◆ **Your task**
Look through the records below for the line with "(326, 371) = (216, 314): red glasses -> none" and the line with "(656, 390) = (487, 436): grey", then return those lines and all lines between, exactly.

◆ **Object state comparisons**
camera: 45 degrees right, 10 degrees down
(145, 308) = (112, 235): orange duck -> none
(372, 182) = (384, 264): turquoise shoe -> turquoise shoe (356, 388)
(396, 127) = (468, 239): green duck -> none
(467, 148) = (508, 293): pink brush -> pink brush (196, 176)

...

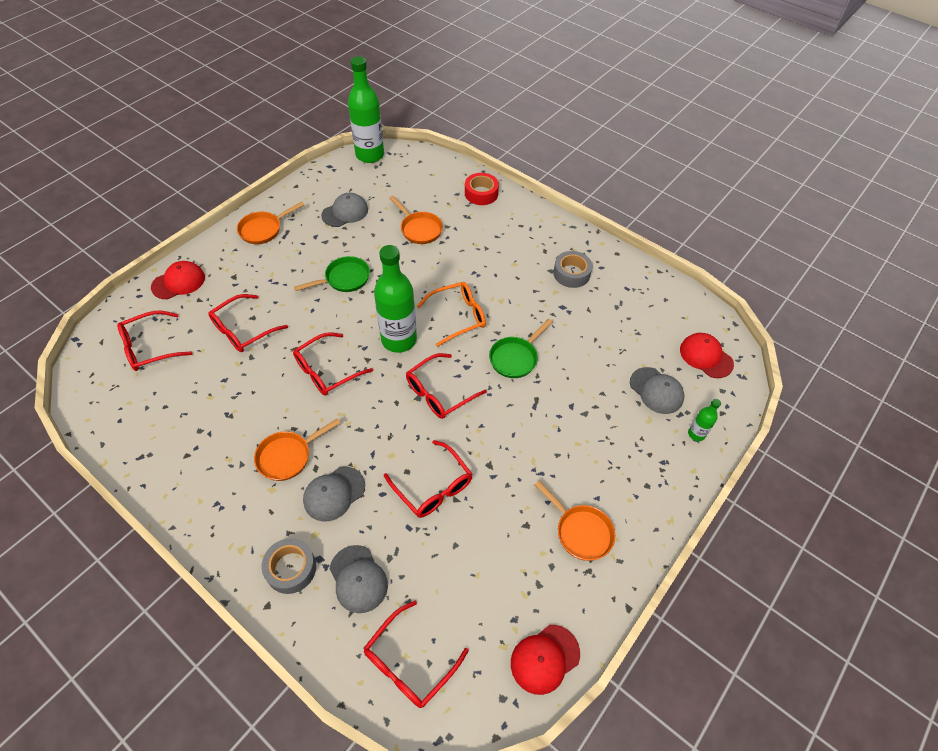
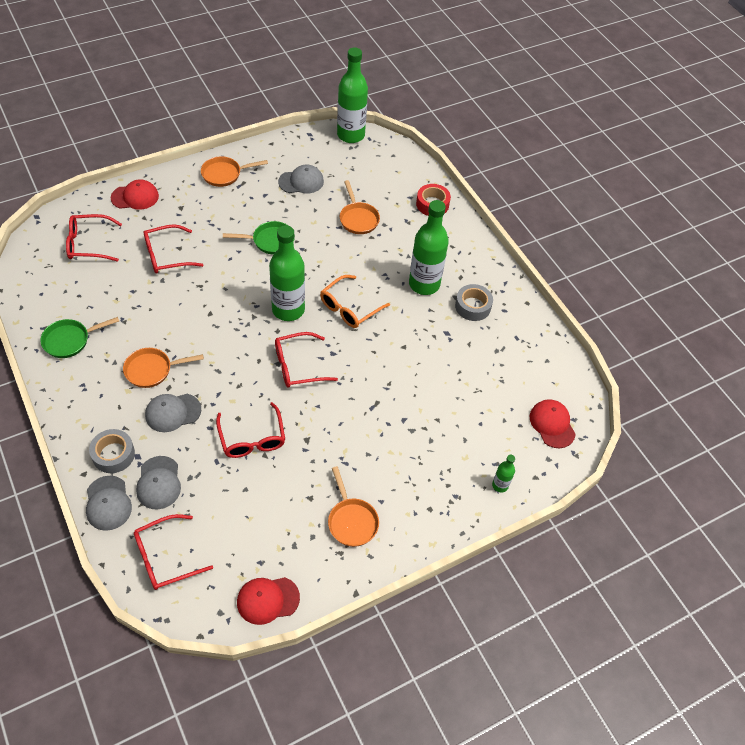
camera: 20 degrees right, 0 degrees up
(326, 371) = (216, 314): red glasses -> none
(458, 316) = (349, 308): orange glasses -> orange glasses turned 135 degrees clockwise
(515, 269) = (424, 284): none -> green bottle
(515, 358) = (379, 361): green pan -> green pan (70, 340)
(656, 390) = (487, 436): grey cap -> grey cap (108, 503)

◆ **Exercise solution**
(326, 371) = (216, 314): red glasses -> none
(458, 316) = (349, 308): orange glasses -> orange glasses turned 135 degrees clockwise
(515, 269) = (424, 284): none -> green bottle
(515, 358) = (379, 361): green pan -> green pan (70, 340)
(656, 390) = (487, 436): grey cap -> grey cap (108, 503)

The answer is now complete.